What you should do. Look through the listing below and write out exactly the lines from the line with "C2: 15nF (GND, NET15) -> 6.8nF (GND, NET15)" to the line with "C6: 68nF (GND, VP) -> 680pF (GND, VP)", both included, and no others.

Supplied material.
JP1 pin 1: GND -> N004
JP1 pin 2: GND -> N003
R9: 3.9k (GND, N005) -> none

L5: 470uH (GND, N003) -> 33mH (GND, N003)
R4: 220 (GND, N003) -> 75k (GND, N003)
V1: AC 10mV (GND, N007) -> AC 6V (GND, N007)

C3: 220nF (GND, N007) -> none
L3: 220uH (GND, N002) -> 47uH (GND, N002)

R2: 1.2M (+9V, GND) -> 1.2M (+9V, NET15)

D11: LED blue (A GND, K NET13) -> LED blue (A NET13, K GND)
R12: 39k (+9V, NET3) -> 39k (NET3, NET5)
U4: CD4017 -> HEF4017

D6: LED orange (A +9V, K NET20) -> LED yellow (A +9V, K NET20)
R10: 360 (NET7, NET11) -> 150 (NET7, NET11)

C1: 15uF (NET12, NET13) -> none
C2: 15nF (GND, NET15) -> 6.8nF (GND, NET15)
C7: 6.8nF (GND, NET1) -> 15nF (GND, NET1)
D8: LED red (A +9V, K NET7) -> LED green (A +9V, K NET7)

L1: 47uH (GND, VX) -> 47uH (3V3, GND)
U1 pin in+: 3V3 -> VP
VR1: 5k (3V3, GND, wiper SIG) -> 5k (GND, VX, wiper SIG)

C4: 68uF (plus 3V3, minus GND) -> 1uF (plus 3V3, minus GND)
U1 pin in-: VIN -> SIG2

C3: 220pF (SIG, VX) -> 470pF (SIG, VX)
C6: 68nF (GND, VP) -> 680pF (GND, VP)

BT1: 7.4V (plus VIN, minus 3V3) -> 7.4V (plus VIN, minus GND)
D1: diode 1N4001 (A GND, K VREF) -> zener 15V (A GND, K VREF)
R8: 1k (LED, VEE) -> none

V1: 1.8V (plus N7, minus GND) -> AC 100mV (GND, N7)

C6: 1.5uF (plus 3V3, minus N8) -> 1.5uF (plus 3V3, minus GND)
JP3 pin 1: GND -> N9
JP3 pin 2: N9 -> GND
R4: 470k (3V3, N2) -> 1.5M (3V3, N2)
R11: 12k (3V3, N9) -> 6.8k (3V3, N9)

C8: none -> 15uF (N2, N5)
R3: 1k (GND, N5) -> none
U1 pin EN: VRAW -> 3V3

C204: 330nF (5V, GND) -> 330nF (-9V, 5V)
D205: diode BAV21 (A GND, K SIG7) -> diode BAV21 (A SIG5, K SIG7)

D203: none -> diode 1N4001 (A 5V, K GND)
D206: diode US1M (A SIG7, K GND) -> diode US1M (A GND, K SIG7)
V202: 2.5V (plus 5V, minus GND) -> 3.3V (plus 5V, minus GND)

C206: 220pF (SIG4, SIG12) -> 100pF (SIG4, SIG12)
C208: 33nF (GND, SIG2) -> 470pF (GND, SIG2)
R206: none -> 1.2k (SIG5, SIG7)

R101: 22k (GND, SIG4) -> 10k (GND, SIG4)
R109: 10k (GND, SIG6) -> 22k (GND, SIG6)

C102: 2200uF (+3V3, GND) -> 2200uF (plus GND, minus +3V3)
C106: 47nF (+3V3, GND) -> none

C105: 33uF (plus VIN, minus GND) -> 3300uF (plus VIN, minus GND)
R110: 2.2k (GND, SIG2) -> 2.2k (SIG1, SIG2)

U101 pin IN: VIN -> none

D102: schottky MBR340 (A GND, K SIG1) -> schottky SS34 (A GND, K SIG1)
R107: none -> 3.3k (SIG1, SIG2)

Answer to this exercise.
C2: 15nF (GND, NET15) -> 6.8nF (GND, NET15)
C7: 6.8nF (GND, NET1) -> 15nF (GND, NET1)
D8: LED red (A +9V, K NET7) -> LED green (A +9V, K NET7)

L1: 47uH (GND, VX) -> 47uH (3V3, GND)
U1 pin in+: 3V3 -> VP
VR1: 5k (3V3, GND, wiper SIG) -> 5k (GND, VX, wiper SIG)

C4: 68uF (plus 3V3, minus GND) -> 1uF (plus 3V3, minus GND)
U1 pin in-: VIN -> SIG2

C3: 220pF (SIG, VX) -> 470pF (SIG, VX)
C6: 68nF (GND, VP) -> 680pF (GND, VP)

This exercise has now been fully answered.